> **DIRECTIONS**:
Below are some records. Reproduce them exactly from their first line through the line with "building: [196,96,297,175] -> none", inclusive.

> **DATA**:
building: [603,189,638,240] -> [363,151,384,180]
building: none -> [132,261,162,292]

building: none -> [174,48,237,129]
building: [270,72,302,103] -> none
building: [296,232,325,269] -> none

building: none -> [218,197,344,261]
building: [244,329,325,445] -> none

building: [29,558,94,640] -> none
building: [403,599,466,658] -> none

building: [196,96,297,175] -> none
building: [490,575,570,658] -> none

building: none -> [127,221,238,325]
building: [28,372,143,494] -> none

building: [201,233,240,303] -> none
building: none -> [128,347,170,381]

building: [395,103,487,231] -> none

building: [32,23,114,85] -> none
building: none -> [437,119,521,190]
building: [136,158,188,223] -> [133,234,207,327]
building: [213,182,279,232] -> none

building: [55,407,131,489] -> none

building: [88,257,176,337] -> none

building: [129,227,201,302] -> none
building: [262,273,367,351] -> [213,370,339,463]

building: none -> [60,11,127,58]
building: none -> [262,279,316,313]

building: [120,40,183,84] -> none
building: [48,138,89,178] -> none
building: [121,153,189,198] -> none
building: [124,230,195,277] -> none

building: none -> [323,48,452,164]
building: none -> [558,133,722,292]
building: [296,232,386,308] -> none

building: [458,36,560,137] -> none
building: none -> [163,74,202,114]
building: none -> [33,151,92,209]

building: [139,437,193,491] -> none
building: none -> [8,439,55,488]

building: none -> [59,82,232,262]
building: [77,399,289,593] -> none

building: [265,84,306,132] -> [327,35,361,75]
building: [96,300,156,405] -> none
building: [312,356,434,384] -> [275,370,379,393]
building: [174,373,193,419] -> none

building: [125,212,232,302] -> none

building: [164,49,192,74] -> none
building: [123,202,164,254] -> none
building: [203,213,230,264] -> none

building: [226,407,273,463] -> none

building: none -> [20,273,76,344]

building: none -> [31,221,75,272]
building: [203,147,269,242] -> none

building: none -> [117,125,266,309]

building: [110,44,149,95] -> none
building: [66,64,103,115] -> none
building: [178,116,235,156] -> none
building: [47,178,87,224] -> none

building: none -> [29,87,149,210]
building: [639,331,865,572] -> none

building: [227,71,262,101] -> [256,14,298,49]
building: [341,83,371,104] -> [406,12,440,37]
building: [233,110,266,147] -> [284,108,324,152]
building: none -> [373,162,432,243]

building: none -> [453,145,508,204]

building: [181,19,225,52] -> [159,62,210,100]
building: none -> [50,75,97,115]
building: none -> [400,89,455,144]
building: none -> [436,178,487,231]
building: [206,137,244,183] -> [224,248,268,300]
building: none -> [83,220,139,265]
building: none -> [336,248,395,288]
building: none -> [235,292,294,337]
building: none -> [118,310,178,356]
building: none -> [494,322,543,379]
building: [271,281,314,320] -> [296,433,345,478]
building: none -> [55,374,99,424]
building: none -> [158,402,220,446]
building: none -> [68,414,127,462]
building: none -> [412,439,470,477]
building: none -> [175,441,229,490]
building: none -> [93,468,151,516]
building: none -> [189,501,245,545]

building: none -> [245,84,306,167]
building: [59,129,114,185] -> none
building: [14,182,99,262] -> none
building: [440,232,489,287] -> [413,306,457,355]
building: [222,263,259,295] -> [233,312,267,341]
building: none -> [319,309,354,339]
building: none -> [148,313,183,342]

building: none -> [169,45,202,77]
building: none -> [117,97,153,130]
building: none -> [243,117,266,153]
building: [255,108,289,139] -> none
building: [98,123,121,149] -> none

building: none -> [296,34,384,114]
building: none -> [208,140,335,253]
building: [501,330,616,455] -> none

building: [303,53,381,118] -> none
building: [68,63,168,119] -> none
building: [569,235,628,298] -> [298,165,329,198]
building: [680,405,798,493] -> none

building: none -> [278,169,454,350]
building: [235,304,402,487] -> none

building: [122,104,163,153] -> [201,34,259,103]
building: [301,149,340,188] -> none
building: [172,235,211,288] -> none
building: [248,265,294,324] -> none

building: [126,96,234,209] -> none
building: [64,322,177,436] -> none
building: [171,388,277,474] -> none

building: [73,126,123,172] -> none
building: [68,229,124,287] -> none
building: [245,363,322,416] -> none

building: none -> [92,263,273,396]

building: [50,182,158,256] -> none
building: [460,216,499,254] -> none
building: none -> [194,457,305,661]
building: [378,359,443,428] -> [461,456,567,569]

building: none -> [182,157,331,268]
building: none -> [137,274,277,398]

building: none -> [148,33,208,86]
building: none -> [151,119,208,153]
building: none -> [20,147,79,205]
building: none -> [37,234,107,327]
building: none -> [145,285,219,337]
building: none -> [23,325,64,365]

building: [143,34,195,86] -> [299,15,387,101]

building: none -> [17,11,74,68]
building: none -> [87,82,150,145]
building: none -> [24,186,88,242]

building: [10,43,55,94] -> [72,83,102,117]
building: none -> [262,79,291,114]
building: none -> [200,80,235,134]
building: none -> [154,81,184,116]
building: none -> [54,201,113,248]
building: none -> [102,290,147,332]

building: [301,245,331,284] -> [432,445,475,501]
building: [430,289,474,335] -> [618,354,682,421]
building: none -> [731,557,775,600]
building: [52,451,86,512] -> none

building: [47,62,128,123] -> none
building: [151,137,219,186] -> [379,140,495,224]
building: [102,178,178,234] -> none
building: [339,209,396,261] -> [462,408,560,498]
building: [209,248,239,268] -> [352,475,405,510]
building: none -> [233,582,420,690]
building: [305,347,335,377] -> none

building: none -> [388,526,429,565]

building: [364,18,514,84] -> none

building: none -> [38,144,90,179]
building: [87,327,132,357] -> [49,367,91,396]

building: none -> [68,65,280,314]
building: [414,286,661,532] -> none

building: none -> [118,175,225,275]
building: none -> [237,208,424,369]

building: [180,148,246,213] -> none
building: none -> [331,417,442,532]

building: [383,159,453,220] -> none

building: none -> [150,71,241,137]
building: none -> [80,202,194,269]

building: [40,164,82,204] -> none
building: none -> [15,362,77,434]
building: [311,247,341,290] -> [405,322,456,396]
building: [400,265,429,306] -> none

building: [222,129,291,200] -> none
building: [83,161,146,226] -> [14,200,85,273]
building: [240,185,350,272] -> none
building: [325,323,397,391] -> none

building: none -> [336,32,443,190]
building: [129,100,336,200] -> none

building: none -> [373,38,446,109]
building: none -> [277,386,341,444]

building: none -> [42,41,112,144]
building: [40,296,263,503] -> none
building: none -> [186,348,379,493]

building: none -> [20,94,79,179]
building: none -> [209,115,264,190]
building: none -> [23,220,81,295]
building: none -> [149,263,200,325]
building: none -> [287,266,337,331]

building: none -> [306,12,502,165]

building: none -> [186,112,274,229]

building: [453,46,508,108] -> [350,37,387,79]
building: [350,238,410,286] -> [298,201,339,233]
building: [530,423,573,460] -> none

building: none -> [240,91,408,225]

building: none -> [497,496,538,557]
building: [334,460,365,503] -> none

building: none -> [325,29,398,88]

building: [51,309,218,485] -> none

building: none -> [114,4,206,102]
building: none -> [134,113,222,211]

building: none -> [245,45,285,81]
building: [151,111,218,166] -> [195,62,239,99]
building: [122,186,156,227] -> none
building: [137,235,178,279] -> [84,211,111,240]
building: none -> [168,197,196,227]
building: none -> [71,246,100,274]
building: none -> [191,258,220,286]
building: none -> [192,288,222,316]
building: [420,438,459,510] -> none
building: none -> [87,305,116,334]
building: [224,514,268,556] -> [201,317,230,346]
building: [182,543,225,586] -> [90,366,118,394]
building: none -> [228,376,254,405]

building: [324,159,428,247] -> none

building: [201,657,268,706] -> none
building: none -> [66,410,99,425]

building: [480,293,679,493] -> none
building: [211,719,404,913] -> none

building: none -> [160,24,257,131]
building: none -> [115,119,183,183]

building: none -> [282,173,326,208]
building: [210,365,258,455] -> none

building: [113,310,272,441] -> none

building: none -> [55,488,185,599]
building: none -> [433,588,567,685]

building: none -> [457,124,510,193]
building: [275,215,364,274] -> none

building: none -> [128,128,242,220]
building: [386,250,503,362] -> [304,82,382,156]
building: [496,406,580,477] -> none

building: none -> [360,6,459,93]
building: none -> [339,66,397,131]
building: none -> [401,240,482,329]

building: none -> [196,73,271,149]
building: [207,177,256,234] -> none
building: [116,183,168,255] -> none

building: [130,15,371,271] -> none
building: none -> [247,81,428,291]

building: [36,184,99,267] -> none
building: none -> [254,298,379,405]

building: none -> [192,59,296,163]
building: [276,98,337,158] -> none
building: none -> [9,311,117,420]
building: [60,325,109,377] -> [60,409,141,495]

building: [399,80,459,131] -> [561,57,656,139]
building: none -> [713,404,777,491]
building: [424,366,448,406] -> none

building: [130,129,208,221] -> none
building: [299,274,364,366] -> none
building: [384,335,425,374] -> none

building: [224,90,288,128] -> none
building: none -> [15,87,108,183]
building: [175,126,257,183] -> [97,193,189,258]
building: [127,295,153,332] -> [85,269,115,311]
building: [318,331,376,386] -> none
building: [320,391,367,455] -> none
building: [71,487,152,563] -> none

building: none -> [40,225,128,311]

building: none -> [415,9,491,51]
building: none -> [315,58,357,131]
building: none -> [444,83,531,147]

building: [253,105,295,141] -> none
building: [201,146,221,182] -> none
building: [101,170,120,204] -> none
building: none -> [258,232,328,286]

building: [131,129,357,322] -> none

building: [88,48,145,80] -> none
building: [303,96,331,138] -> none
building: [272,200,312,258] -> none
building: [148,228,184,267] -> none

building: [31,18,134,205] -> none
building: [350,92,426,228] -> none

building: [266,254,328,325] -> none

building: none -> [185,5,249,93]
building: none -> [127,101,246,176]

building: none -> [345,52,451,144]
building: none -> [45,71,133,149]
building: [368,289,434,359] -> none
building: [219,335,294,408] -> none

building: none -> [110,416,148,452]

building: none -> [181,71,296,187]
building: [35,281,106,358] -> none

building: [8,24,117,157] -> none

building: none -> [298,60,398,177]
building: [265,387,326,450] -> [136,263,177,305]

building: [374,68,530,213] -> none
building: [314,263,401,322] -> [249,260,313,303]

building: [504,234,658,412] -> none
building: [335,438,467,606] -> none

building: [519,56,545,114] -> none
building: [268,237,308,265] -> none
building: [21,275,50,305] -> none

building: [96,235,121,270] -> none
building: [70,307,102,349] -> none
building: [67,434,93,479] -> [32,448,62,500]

> **THE ANSWER**:
building: [603,189,638,240] -> [363,151,384,180]
building: none -> [132,261,162,292]

building: none -> [174,48,237,129]
building: [270,72,302,103] -> none
building: [296,232,325,269] -> none

building: none -> [218,197,344,261]
building: [244,329,325,445] -> none

building: [29,558,94,640] -> none
building: [403,599,466,658] -> none

building: [196,96,297,175] -> none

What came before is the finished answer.